§ **Information shown**
☆ ☆ ☆ ☆

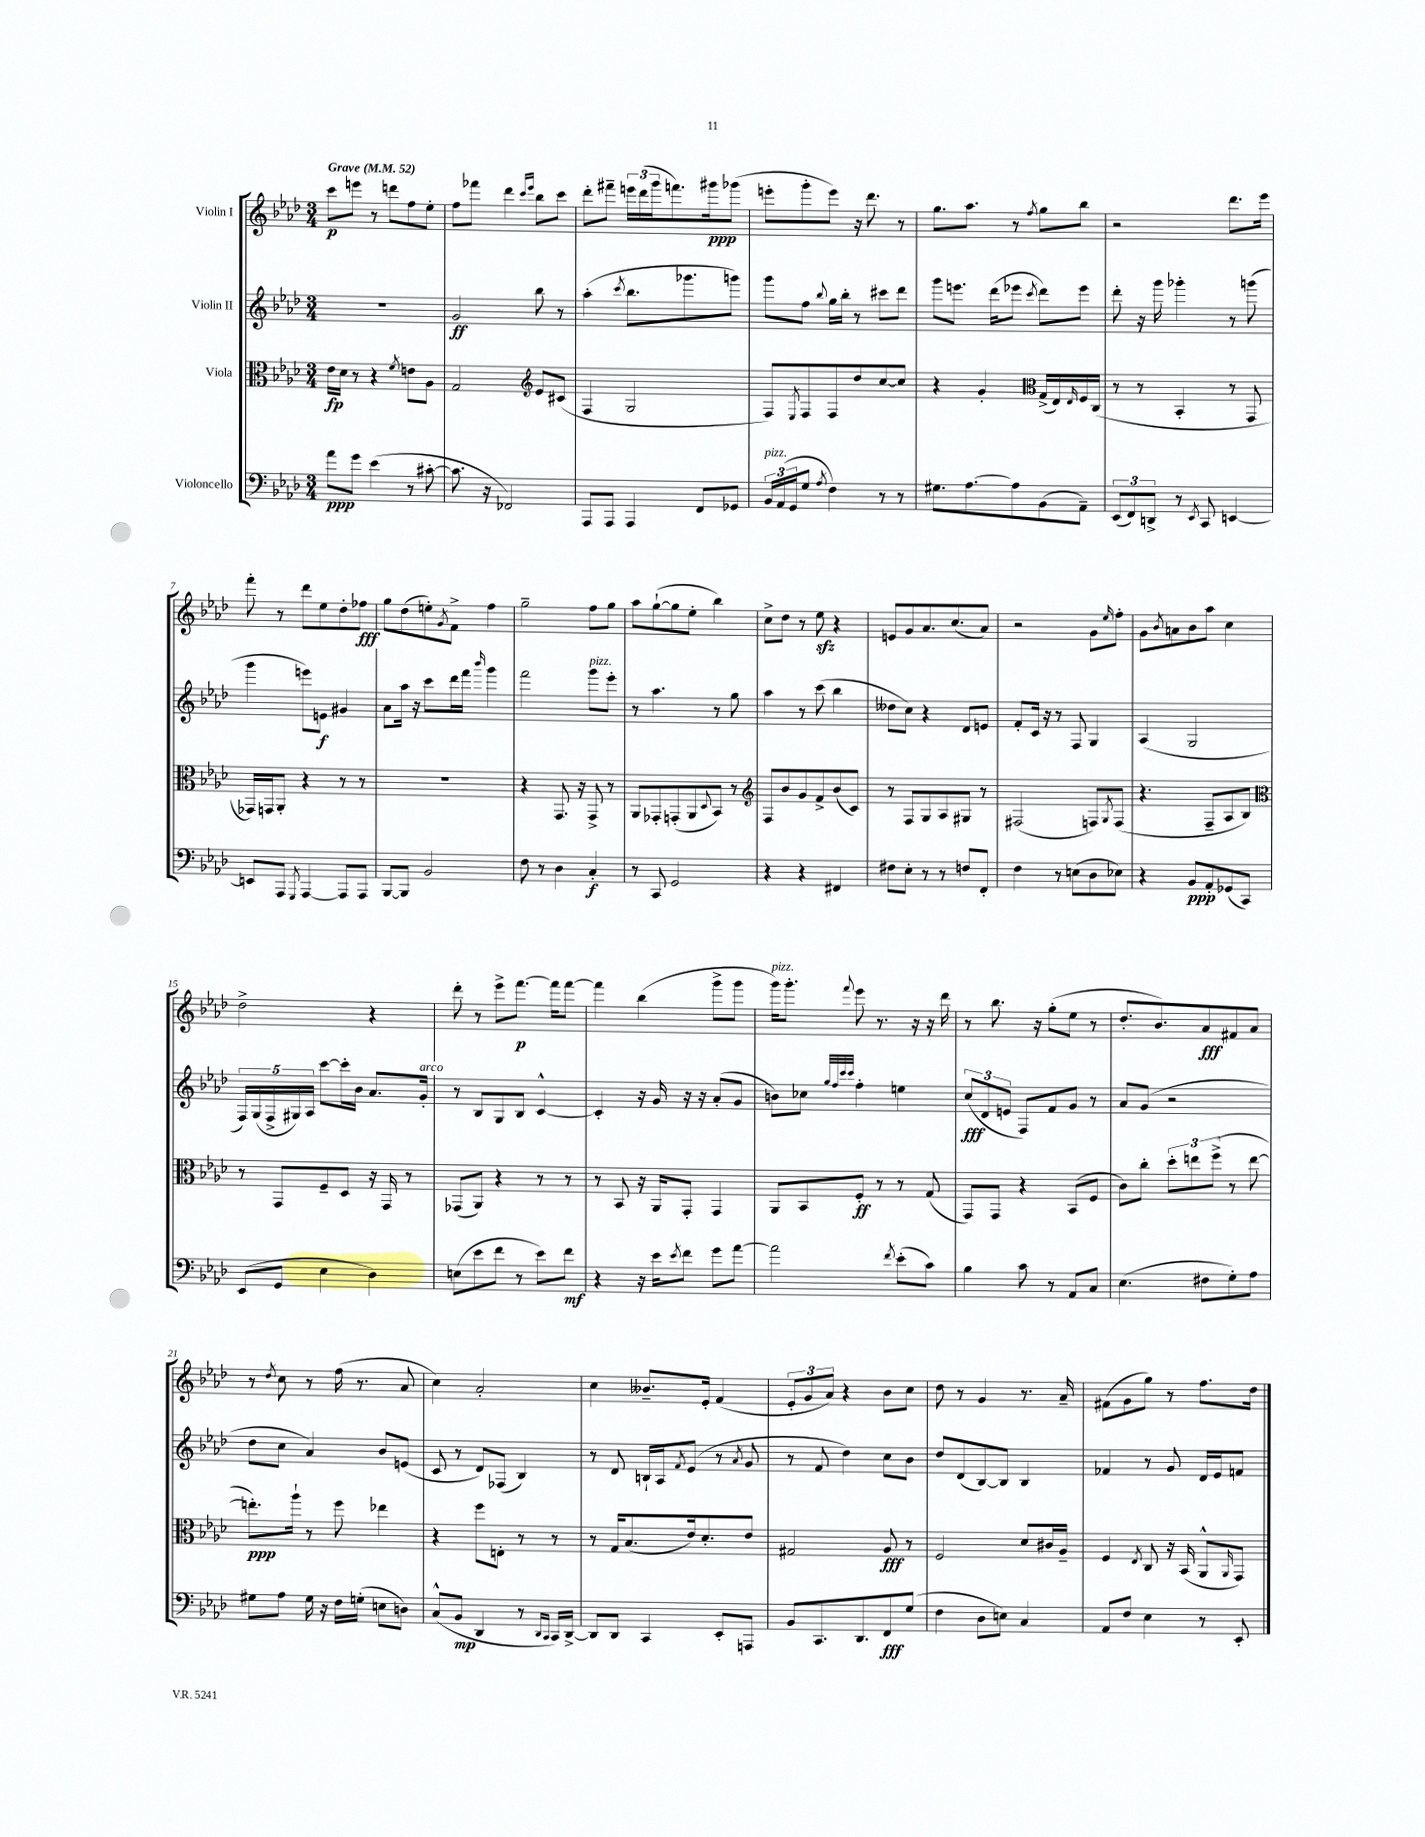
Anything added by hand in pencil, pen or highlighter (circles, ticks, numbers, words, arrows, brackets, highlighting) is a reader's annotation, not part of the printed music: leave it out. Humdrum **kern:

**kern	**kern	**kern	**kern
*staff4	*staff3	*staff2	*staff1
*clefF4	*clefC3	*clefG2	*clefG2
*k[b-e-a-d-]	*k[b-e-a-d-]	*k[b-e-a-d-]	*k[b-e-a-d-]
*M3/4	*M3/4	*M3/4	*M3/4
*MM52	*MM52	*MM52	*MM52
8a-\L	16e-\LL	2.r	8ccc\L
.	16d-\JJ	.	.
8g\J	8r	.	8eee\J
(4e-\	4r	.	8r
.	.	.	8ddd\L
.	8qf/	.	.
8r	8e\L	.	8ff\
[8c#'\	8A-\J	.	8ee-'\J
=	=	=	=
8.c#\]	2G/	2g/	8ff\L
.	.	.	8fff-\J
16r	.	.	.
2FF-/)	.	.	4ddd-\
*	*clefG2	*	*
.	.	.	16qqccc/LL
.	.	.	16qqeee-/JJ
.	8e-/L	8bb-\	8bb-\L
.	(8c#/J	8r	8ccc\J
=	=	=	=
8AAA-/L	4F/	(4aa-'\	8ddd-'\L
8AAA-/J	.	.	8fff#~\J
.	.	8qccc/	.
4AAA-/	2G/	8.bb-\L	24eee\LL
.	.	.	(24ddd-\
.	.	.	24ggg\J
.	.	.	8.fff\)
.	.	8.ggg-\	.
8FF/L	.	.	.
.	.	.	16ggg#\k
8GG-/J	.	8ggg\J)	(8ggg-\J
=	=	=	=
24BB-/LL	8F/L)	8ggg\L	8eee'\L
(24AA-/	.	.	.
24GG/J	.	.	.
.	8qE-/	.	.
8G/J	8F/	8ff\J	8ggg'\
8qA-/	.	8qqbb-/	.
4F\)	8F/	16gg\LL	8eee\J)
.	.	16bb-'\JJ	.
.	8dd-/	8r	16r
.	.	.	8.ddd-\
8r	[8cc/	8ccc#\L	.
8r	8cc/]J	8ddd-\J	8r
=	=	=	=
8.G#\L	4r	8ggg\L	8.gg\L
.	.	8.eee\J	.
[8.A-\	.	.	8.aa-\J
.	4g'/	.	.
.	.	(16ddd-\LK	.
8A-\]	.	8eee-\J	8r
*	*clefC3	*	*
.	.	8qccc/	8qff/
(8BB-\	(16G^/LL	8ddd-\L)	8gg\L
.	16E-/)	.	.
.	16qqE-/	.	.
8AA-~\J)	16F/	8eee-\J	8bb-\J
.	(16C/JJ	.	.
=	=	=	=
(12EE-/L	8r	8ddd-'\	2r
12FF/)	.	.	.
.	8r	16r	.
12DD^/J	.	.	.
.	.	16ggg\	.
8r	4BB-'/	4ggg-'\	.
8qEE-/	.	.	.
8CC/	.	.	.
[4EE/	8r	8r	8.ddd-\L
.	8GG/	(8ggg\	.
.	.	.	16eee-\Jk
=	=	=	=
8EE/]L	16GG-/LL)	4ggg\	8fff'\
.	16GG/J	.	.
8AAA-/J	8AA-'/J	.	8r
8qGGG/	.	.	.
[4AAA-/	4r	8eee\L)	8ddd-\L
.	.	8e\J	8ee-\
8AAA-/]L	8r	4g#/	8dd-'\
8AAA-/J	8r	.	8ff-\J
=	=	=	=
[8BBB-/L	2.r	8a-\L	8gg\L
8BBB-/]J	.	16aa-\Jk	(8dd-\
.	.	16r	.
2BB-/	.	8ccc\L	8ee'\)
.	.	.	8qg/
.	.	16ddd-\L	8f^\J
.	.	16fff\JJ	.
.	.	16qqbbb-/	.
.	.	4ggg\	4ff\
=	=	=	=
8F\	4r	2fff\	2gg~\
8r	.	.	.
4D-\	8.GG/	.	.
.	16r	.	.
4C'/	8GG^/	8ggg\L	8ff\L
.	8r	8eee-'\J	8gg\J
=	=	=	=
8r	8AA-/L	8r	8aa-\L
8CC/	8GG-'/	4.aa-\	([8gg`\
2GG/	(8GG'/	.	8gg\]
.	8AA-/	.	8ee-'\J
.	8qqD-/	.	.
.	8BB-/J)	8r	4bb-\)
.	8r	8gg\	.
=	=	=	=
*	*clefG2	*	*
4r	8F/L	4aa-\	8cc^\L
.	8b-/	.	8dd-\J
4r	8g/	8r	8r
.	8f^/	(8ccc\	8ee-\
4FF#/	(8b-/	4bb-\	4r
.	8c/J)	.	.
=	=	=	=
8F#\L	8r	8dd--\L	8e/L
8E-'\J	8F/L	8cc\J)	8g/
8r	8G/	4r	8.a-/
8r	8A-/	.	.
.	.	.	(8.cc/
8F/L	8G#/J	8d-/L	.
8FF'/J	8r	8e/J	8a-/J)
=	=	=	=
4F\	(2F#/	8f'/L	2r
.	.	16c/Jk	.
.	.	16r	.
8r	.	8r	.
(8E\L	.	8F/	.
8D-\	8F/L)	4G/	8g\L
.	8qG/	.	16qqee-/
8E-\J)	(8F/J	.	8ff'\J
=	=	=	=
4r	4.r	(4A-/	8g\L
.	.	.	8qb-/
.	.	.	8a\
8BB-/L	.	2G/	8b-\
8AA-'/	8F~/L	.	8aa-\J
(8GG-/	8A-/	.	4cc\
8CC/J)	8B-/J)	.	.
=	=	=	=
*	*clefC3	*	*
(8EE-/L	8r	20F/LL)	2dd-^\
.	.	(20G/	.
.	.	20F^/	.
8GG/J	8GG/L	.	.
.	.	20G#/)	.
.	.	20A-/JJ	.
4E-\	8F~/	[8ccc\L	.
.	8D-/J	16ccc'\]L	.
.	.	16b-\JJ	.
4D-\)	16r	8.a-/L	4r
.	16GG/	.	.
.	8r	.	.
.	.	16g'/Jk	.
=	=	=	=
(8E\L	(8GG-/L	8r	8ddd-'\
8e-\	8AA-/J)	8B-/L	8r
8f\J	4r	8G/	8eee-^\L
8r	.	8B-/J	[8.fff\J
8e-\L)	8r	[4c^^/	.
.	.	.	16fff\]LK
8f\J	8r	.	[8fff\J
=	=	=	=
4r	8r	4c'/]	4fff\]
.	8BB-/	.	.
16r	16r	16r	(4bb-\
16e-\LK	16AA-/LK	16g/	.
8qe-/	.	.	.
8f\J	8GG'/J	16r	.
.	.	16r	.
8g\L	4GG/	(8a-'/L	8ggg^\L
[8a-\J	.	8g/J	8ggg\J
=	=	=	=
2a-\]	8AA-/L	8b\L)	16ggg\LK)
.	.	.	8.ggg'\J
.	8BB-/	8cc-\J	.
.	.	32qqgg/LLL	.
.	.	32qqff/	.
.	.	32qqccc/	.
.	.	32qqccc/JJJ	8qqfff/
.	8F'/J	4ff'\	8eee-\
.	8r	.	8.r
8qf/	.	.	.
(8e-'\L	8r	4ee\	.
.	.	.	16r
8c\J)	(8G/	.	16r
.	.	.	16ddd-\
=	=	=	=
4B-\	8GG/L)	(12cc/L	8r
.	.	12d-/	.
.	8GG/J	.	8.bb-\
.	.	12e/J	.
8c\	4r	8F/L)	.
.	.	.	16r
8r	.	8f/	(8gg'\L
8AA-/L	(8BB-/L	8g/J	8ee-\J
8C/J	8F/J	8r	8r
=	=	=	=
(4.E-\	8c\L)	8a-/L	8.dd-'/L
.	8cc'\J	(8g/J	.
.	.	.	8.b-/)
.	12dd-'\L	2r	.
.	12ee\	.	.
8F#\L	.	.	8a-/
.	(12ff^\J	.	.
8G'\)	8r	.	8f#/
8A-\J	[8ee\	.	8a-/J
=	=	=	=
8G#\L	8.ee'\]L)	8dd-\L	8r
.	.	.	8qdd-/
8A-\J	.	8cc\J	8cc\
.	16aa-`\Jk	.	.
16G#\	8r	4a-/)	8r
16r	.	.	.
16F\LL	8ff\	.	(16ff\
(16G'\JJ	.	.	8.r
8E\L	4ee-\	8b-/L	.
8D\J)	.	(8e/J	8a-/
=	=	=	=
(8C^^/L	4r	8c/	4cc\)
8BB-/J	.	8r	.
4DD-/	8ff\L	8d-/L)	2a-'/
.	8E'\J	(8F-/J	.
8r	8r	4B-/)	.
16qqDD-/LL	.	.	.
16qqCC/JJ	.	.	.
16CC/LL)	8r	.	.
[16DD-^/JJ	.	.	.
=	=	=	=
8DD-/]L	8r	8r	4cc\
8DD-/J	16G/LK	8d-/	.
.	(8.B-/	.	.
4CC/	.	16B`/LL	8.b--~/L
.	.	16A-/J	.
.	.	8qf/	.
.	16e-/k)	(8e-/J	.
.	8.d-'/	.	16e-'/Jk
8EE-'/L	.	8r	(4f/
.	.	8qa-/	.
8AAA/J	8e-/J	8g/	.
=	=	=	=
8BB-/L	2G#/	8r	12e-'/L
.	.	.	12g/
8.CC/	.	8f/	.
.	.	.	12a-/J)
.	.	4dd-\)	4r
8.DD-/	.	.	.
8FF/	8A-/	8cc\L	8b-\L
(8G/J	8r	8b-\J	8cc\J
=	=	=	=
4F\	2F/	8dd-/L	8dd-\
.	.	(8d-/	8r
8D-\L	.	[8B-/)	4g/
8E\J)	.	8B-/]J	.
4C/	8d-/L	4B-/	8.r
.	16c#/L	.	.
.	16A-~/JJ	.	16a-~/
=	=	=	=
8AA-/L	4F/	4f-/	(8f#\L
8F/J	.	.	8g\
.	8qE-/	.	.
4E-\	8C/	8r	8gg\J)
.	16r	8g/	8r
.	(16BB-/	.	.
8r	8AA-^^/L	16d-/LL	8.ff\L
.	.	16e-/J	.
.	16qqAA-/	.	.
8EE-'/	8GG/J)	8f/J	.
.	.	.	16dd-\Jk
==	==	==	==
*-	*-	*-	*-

☆ ☆ ☆ ☆

§ **Exercise task**
Which lines in the listing above contain the string "kern", matching case exactly? Pull out each of those lines.

§ **Right answer**
Anything added by hand in pencil, pen or highlighter (circles, ticks, numbers, words, arrows, brackets, highlighting) is a reader's annotation, not part of the printed music: leave it out. Humdrum **kern:
**kern	**kern	**kern	**kern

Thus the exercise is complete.